== Given data ==

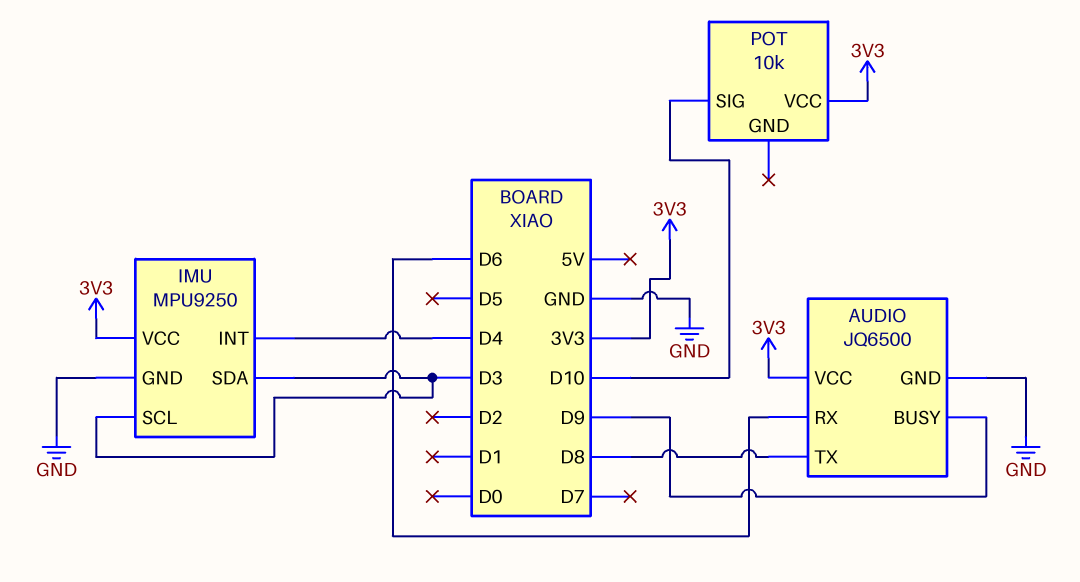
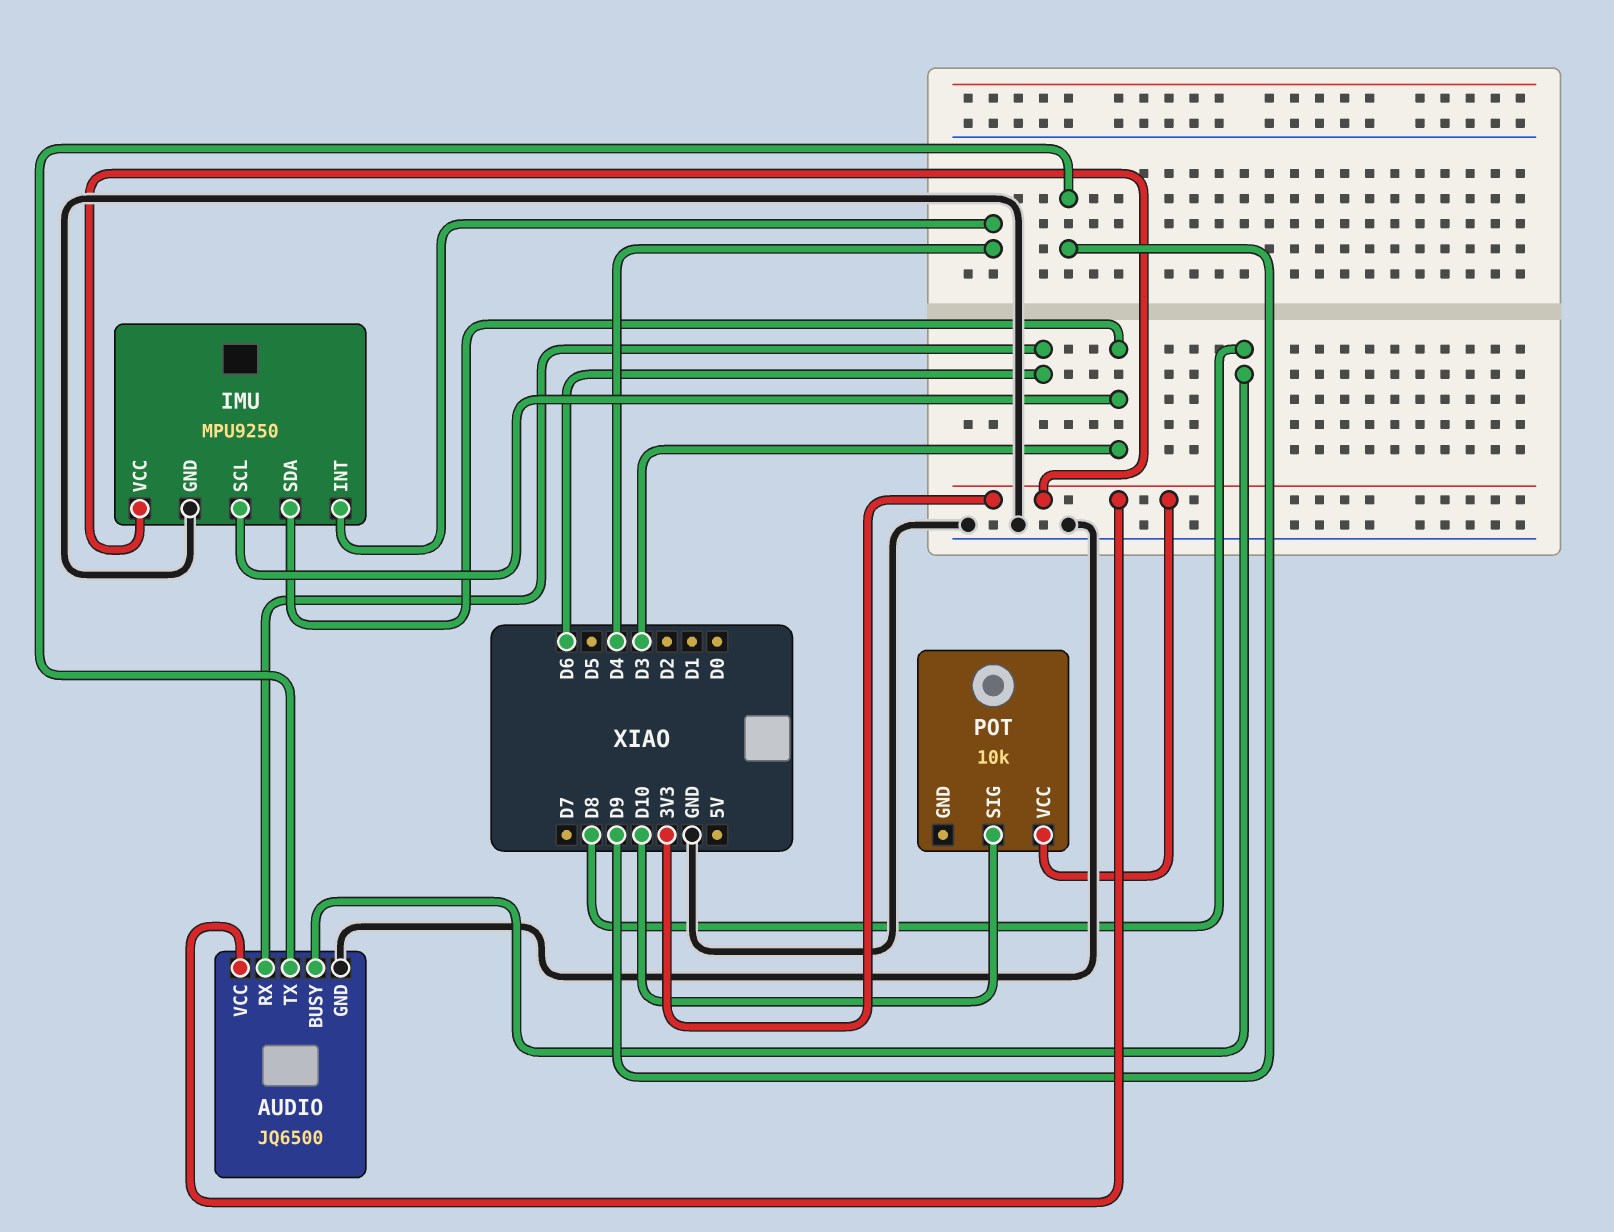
AUDIO pin BUSY: D9 -> D8
AUDIO pin TX: D8 -> D9

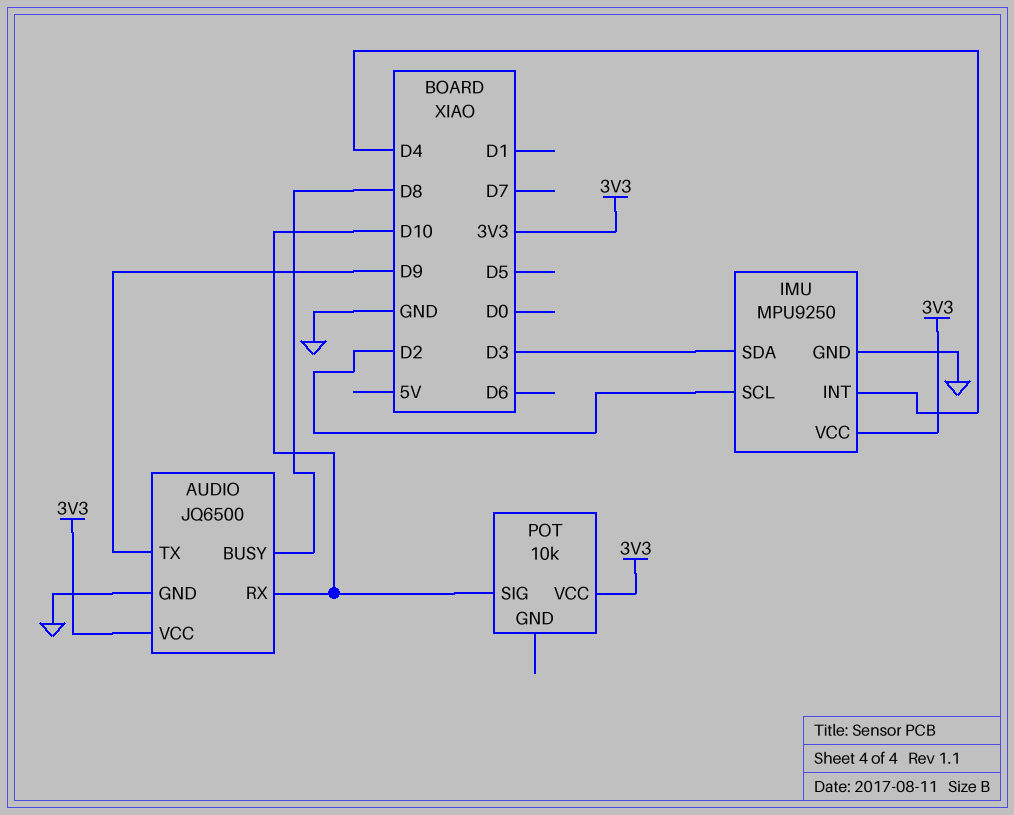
AUDIO pin RX: D6 -> D10
IMU pin SCL: D3 -> D2

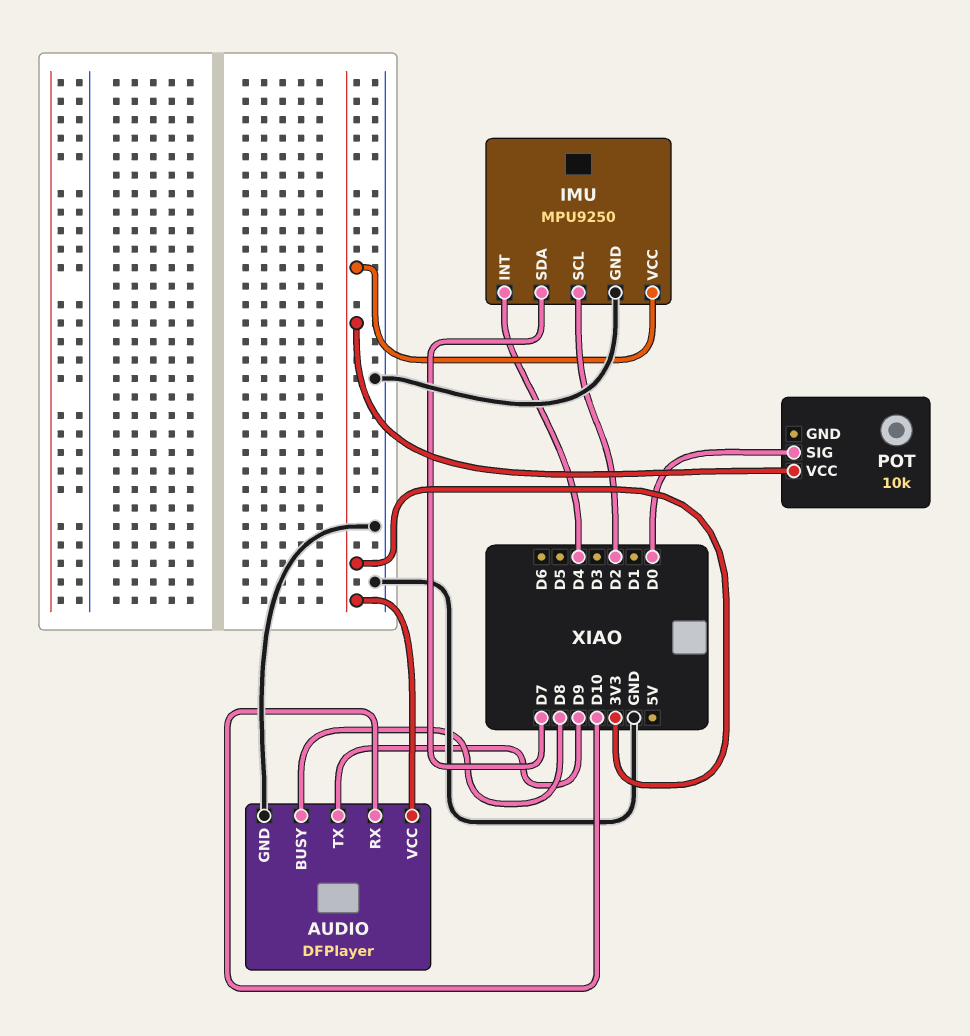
AUDIO: JQ6500 -> DFPlayer
IMU pin SDA: D3 -> D7
POT pin SIG: D10 -> D0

===

# What needs to be done
What is needed is every entry above, repeated exactly, with the pictures dropped.

# Task result
AUDIO pin BUSY: D9 -> D8
AUDIO pin TX: D8 -> D9

AUDIO pin RX: D6 -> D10
IMU pin SCL: D3 -> D2

AUDIO: JQ6500 -> DFPlayer
IMU pin SDA: D3 -> D7
POT pin SIG: D10 -> D0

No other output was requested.